Extracted material START

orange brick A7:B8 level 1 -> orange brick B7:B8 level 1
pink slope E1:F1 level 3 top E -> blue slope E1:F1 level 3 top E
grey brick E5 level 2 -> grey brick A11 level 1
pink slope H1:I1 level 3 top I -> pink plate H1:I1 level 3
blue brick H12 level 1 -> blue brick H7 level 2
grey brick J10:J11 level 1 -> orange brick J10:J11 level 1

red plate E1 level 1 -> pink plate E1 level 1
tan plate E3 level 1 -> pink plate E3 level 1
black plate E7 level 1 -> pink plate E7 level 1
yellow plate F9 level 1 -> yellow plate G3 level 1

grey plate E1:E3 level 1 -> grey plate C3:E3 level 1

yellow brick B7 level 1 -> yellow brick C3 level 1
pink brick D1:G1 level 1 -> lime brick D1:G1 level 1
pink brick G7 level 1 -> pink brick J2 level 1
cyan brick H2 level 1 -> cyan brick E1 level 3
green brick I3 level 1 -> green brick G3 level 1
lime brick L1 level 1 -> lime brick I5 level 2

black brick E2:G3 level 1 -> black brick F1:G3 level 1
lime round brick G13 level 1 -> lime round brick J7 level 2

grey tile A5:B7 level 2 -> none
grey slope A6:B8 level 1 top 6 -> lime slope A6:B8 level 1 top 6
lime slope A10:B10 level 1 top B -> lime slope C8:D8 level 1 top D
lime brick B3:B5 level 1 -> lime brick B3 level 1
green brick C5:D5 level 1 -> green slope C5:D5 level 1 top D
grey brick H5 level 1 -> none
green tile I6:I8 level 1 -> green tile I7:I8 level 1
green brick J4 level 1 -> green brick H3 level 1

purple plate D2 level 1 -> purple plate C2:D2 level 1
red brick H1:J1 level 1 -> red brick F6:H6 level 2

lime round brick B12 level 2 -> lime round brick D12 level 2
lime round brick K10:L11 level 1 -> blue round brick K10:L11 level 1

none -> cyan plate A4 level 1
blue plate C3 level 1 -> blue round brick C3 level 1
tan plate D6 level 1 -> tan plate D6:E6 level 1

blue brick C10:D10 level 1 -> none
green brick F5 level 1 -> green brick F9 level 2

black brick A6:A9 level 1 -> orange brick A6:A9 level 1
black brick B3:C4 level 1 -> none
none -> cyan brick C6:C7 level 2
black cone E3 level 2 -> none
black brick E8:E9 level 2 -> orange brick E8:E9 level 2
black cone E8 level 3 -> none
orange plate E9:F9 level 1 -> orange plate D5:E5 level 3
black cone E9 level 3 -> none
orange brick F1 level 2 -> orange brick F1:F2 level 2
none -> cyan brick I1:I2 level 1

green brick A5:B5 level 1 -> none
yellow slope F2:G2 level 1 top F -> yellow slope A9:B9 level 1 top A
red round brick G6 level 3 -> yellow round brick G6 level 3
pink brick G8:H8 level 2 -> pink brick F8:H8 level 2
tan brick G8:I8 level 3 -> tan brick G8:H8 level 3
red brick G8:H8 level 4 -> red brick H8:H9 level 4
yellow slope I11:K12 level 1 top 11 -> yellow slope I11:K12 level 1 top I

Extracted material END

## Work required
All that is wanted is a faithful reproduction of the line above with "pink brick G7", the line with "black cone E9 level 3 -> none", and every line in between.

## Your response
pink brick G7 level 1 -> pink brick J2 level 1
cyan brick H2 level 1 -> cyan brick E1 level 3
green brick I3 level 1 -> green brick G3 level 1
lime brick L1 level 1 -> lime brick I5 level 2

black brick E2:G3 level 1 -> black brick F1:G3 level 1
lime round brick G13 level 1 -> lime round brick J7 level 2

grey tile A5:B7 level 2 -> none
grey slope A6:B8 level 1 top 6 -> lime slope A6:B8 level 1 top 6
lime slope A10:B10 level 1 top B -> lime slope C8:D8 level 1 top D
lime brick B3:B5 level 1 -> lime brick B3 level 1
green brick C5:D5 level 1 -> green slope C5:D5 level 1 top D
grey brick H5 level 1 -> none
green tile I6:I8 level 1 -> green tile I7:I8 level 1
green brick J4 level 1 -> green brick H3 level 1

purple plate D2 level 1 -> purple plate C2:D2 level 1
red brick H1:J1 level 1 -> red brick F6:H6 level 2

lime round brick B12 level 2 -> lime round brick D12 level 2
lime round brick K10:L11 level 1 -> blue round brick K10:L11 level 1

none -> cyan plate A4 level 1
blue plate C3 level 1 -> blue round brick C3 level 1
tan plate D6 level 1 -> tan plate D6:E6 level 1

blue brick C10:D10 level 1 -> none
green brick F5 level 1 -> green brick F9 level 2

black brick A6:A9 level 1 -> orange brick A6:A9 level 1
black brick B3:C4 level 1 -> none
none -> cyan brick C6:C7 level 2
black cone E3 level 2 -> none
black brick E8:E9 level 2 -> orange brick E8:E9 level 2
black cone E8 level 3 -> none
orange plate E9:F9 level 1 -> orange plate D5:E5 level 3
black cone E9 level 3 -> none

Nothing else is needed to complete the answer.